* [Work task] The count of lines below that include the string "pink" is the whole answer; write it alone.

★ ★ ★ ★ ★

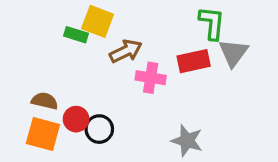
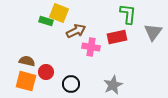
gray triangle: (233, 53) -> (153, 32), moved
black circle: (99, 129) -> (71, 84), moved
gray star: (187, 141) -> (113, 85), turned 30

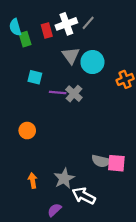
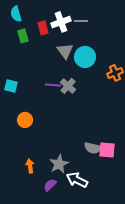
gray line: (88, 23) -> (81, 21), turned 48
cyan semicircle: (15, 27) -> (16, 14), moved
cyan square: (35, 77) -> (11, 86), moved
purple semicircle: (54, 210) -> (50, 185), moved

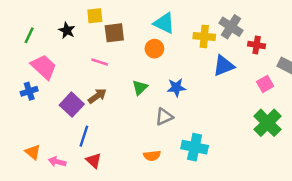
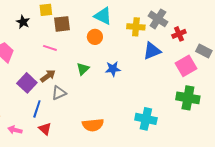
red cross: (257, 45) -> (179, 34), turned -32
pink square: (265, 84) -> (186, 66), size x1.5
gray triangle: (164, 117) -> (59, 93), moved
green cross: (267, 123) -> (188, 98), turned -35
cyan cross: (195, 147) -> (146, 119), moved
orange semicircle: (152, 156) -> (93, 125), size x1.5

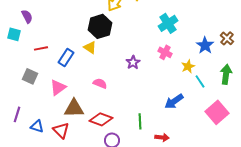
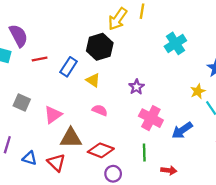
purple semicircle: (27, 16) -> (18, 36), size x1.5
yellow triangle: (90, 47) -> (93, 80), moved
red line: (41, 48) -> (40, 59), moved
pink cross: (165, 52) -> (151, 118), moved, size x1.5
blue rectangle: (66, 57) -> (69, 67), moved

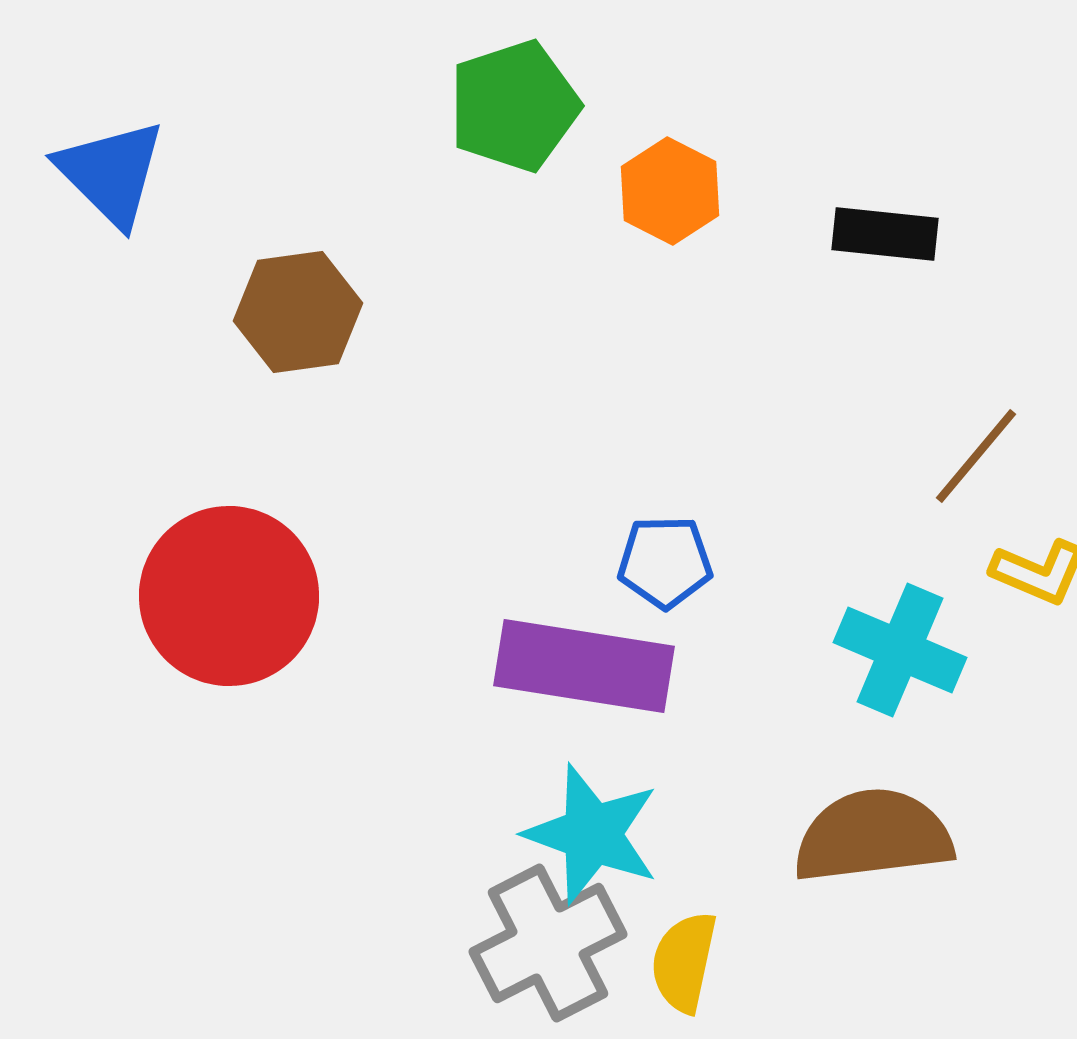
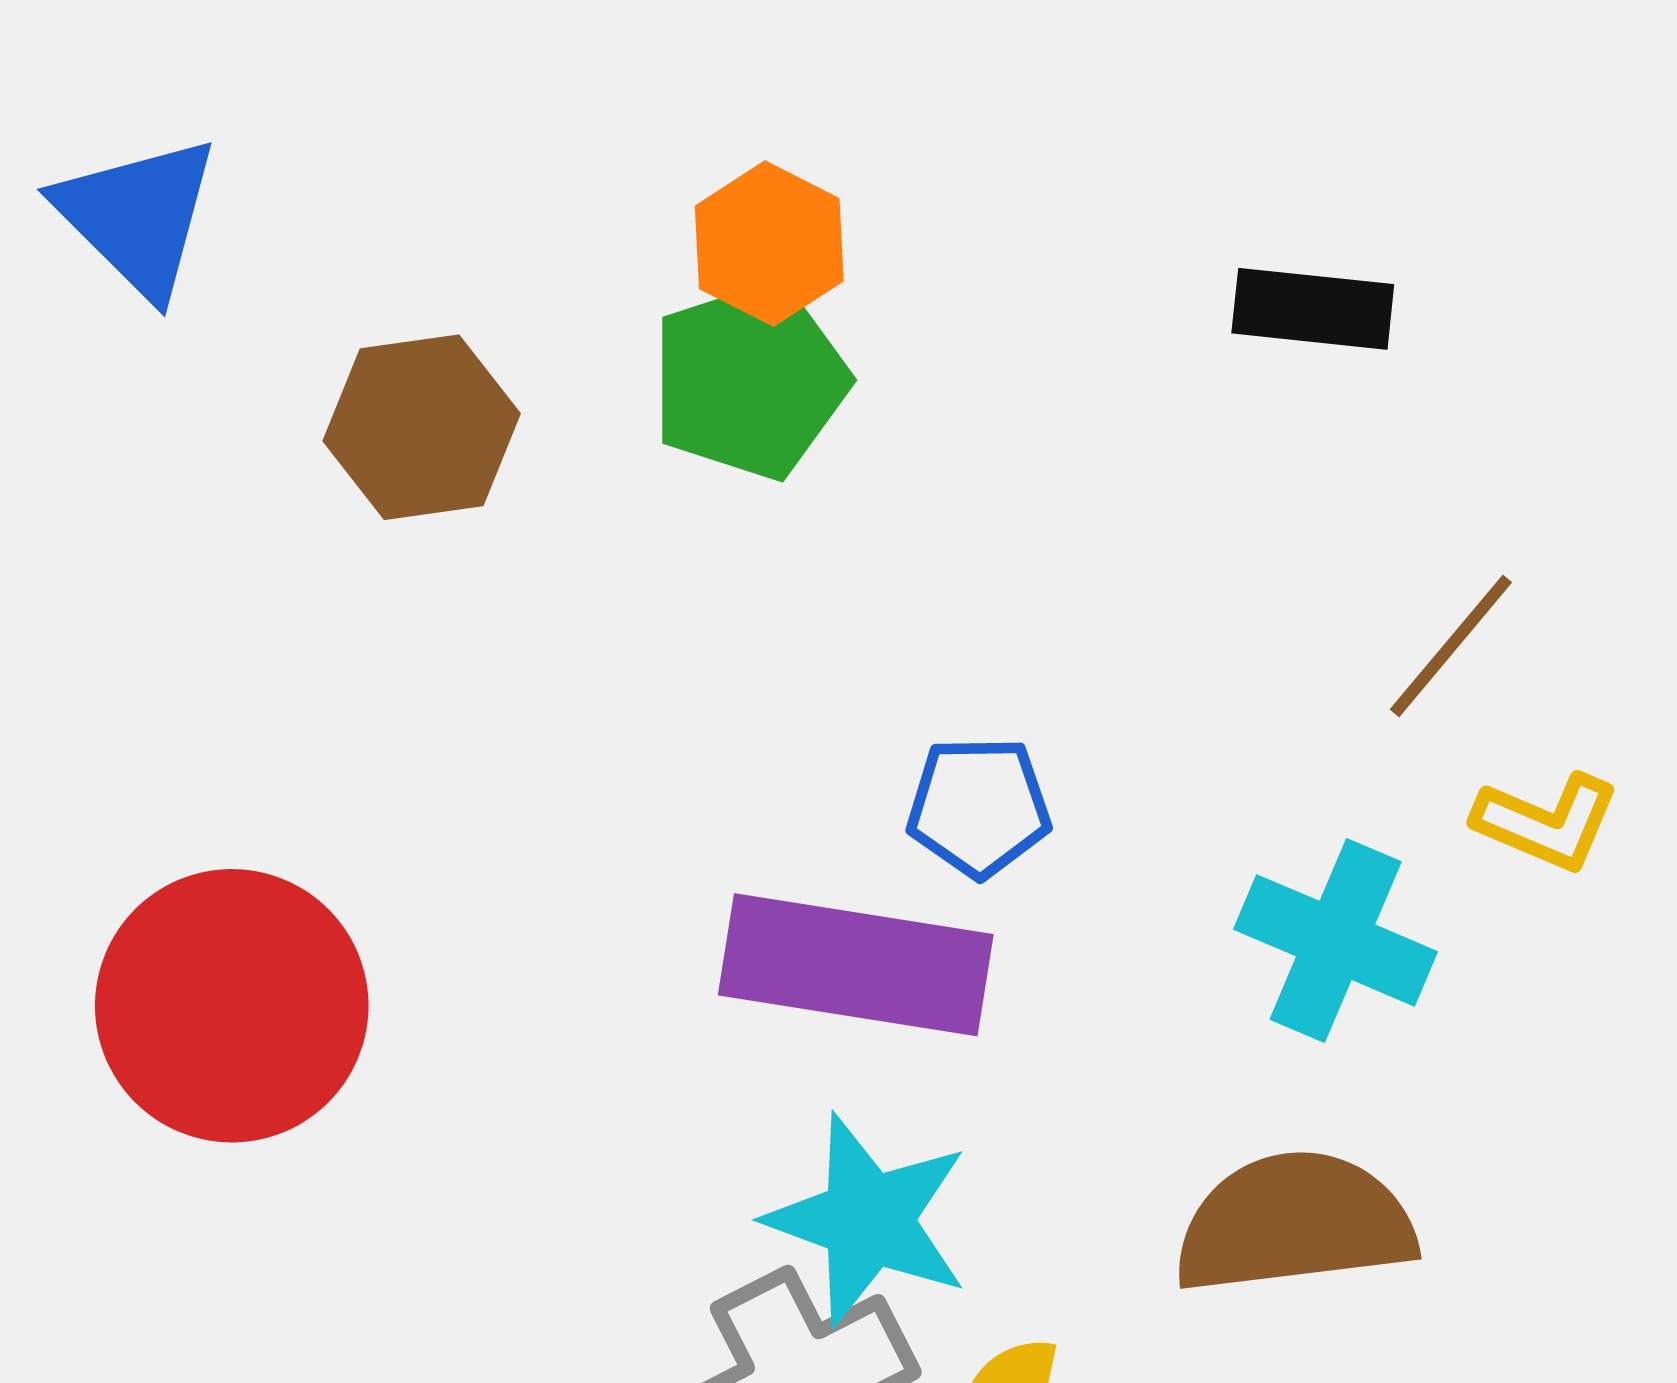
green pentagon: (514, 106) -> (750, 380), moved
orange hexagon: (670, 191) -> (769, 244), moved
red circle: (229, 596) -> (232, 1006), moved

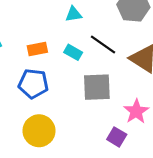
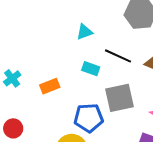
orange rectangle: (37, 49) -> (50, 86), moved
blue pentagon: (33, 84) -> (89, 118), moved

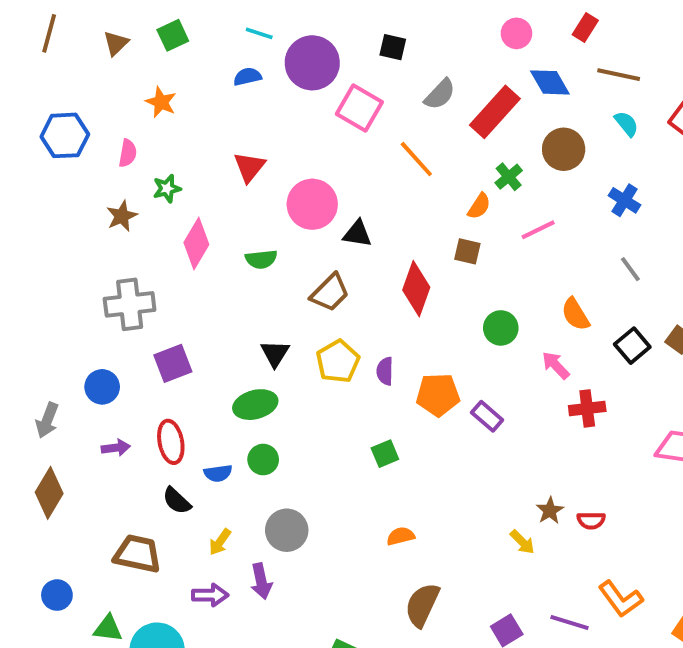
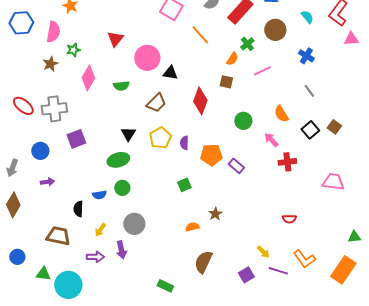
pink semicircle: (128, 153) -> (53, 32), size x1.5
red ellipse: (171, 442) -> (23, 106), moved, turned -40
black semicircle: (177, 501) -> (78, 209), turned 49
brown star: (550, 511) -> (215, 214), moved
yellow arrow: (522, 542) -> (263, 252), moved

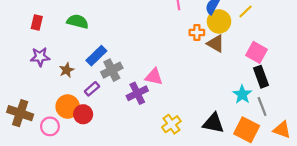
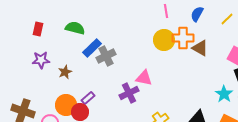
yellow circle: (219, 21) -> (164, 40), moved
orange cross: (197, 33) -> (183, 38), size x1.5
blue rectangle: (96, 56) -> (92, 48), moved
gray cross: (112, 70) -> (106, 56), moved
purple rectangle: (92, 89) -> (88, 98), moved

★ ★ ★ ★ ★

* [Response to this exercise] 3